───── DATA FOR THIS EXERCISE ─────

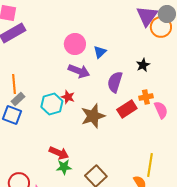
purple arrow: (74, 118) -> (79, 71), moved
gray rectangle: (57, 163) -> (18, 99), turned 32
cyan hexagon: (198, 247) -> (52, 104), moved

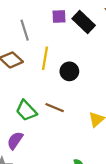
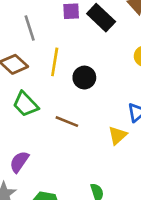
green trapezoid: (26, 111) -> (25, 104), moved

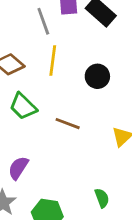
gray line: (30, 28) -> (43, 21), moved
black circle: (84, 78) -> (97, 76), moved

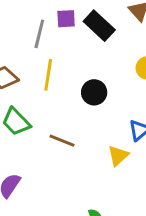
gray line: (43, 21) -> (39, 34), turned 32

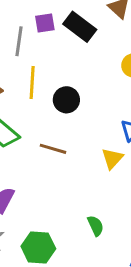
black circle: (94, 92) -> (66, 100), moved

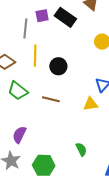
yellow triangle: (112, 159) -> (91, 104), turned 42

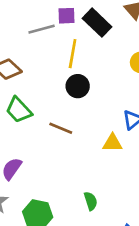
gray line: (25, 29) -> (42, 29), turned 60
yellow line: (35, 56) -> (73, 54), moved

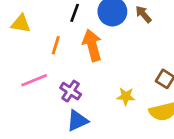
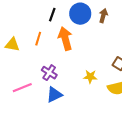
brown arrow: (143, 14) -> (103, 16), turned 56
yellow triangle: (21, 24) -> (12, 45), moved
pink line: (34, 80) -> (22, 88), moved

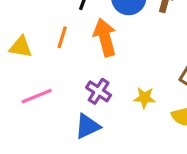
purple cross: (49, 73) -> (99, 91), moved
pink line: (22, 88) -> (37, 96), moved

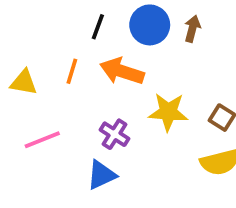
orange arrow: (105, 37) -> (122, 71), turned -57
yellow star: (145, 98) -> (168, 112), moved, size x1.5

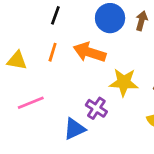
black line: (98, 27) -> (55, 15), moved
purple cross: (114, 134) -> (96, 108), moved

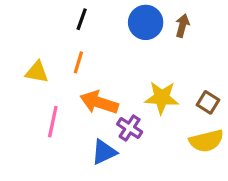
orange arrow: (90, 52) -> (99, 102), moved
pink line: (31, 103) -> (53, 122), turned -56

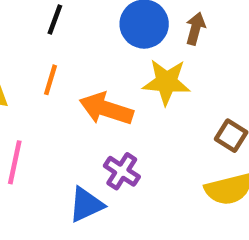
yellow star: (162, 98) -> (166, 82), moved
orange arrow: (99, 102) -> (106, 109), moved

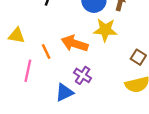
orange line: (50, 80) -> (46, 52), moved, turned -42

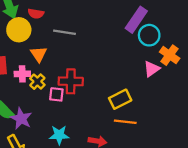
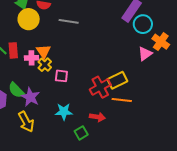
orange triangle: (39, 54) -> (43, 51), moved
red cross: (71, 81) -> (100, 87), moved, turned -30

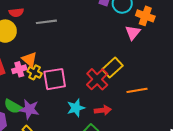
pink square: (61, 76) -> (55, 79), size x1.6
orange line: (122, 100) -> (137, 90), moved
cyan star: (64, 112) -> (76, 108), moved

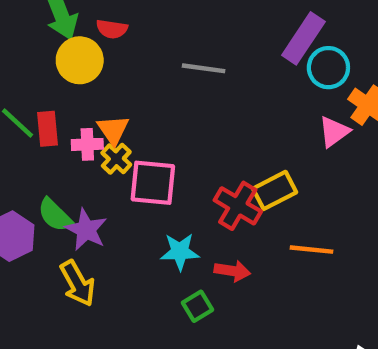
gray line: (46, 22) -> (204, 68), moved
red cross: (97, 79) -> (238, 206), turned -30

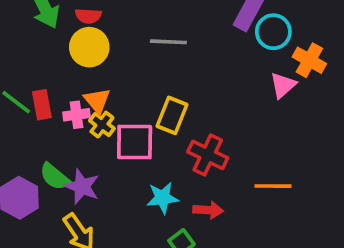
yellow circle: (80, 60) -> (89, 47), moved
yellow rectangle: (275, 190) -> (172, 115), moved, turned -36

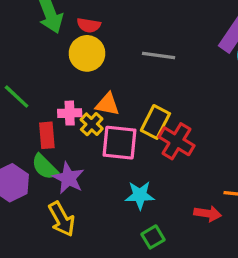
orange triangle: (97, 101) -> (107, 104), moved, turned -45
red rectangle: (42, 105) -> (47, 135), moved
red cross: (208, 155) -> (176, 141), moved
red arrow: (208, 210) -> (208, 214), moved

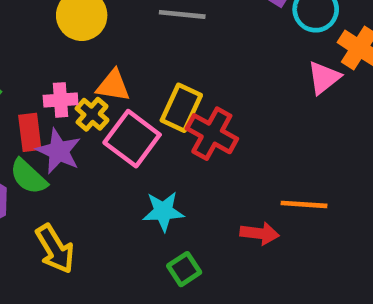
pink square: (119, 143) -> (132, 139), turned 33
purple star: (68, 178) -> (59, 151), moved

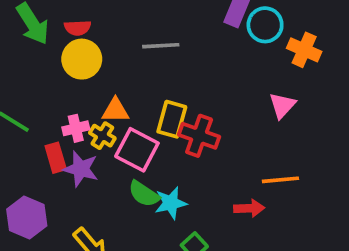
pink triangle: (324, 78) -> (282, 105), moved
green semicircle: (28, 177) -> (144, 194), moved

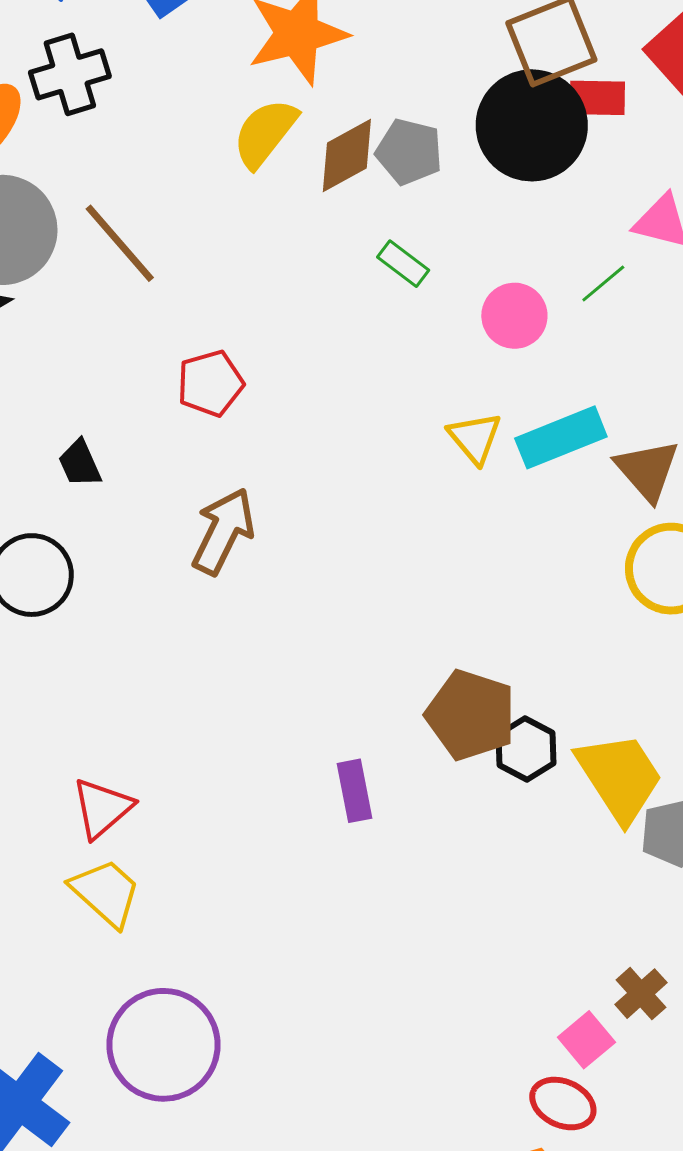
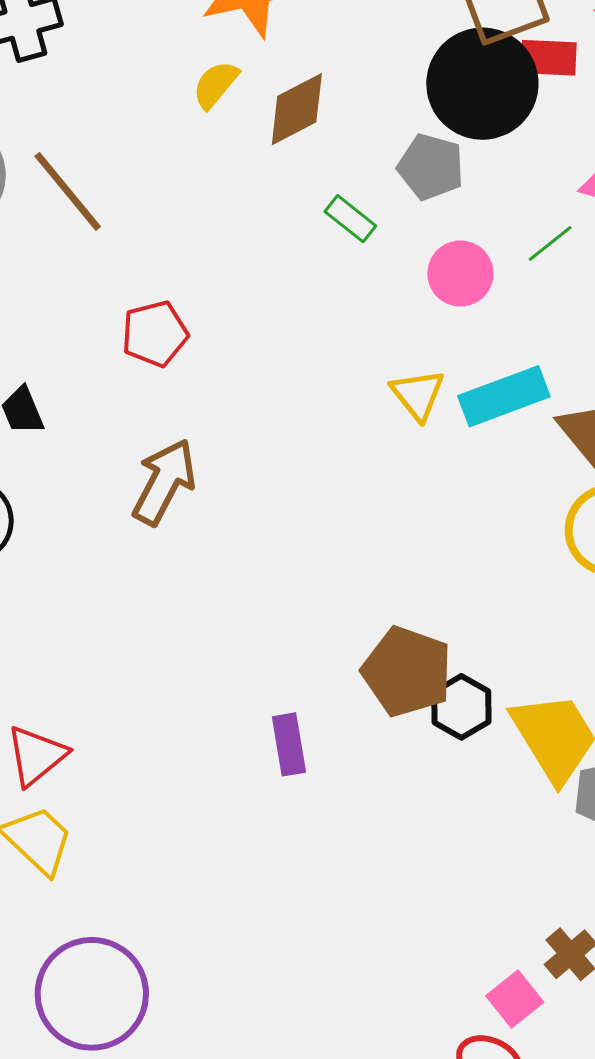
yellow semicircle: (265, 133) -> (216, 85), size x0.7
gray pentagon: (409, 152) -> (431, 167), moved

─────

* WORK ITEM *
A faithful copy of the records above, without images, is what to give back.

* RESULT OF THIS TASK *
purple arrow: (74, 118) -> (79, 71), moved
gray rectangle: (57, 163) -> (18, 99), turned 32
cyan hexagon: (198, 247) -> (52, 104), moved

green trapezoid: (26, 111) -> (25, 104), moved

gray line: (30, 28) -> (43, 21), moved
black circle: (84, 78) -> (97, 76), moved

gray line: (43, 21) -> (39, 34), turned 32

black circle: (94, 92) -> (66, 100), moved

yellow triangle: (112, 159) -> (91, 104), turned 42

gray line: (25, 29) -> (42, 29), turned 60
yellow line: (35, 56) -> (73, 54), moved

brown arrow: (143, 14) -> (103, 16), turned 56
yellow triangle: (21, 24) -> (12, 45), moved
pink line: (34, 80) -> (22, 88), moved

purple cross: (49, 73) -> (99, 91), moved
pink line: (22, 88) -> (37, 96), moved

orange arrow: (105, 37) -> (122, 71), turned -57
yellow star: (145, 98) -> (168, 112), moved, size x1.5

black line: (98, 27) -> (55, 15), moved
purple cross: (114, 134) -> (96, 108), moved

orange arrow: (90, 52) -> (99, 102), moved
pink line: (31, 103) -> (53, 122), turned -56

yellow star: (162, 98) -> (166, 82), moved
orange arrow: (99, 102) -> (106, 109), moved

orange line: (50, 80) -> (46, 52), moved, turned -42

orange triangle: (39, 54) -> (43, 51), moved
red cross: (71, 81) -> (100, 87), moved, turned -30

pink square: (61, 76) -> (55, 79), size x1.6
orange line: (122, 100) -> (137, 90), moved
cyan star: (64, 112) -> (76, 108), moved

gray line: (46, 22) -> (204, 68), moved
red cross: (97, 79) -> (238, 206), turned -30

yellow circle: (80, 60) -> (89, 47), moved
yellow rectangle: (275, 190) -> (172, 115), moved, turned -36

orange triangle: (97, 101) -> (107, 104), moved, turned -45
red rectangle: (42, 105) -> (47, 135), moved
red cross: (208, 155) -> (176, 141), moved
red arrow: (208, 210) -> (208, 214), moved

pink square: (119, 143) -> (132, 139), turned 33
purple star: (68, 178) -> (59, 151), moved

pink triangle: (324, 78) -> (282, 105), moved
green semicircle: (28, 177) -> (144, 194), moved

yellow semicircle: (265, 133) -> (216, 85), size x0.7
gray pentagon: (409, 152) -> (431, 167), moved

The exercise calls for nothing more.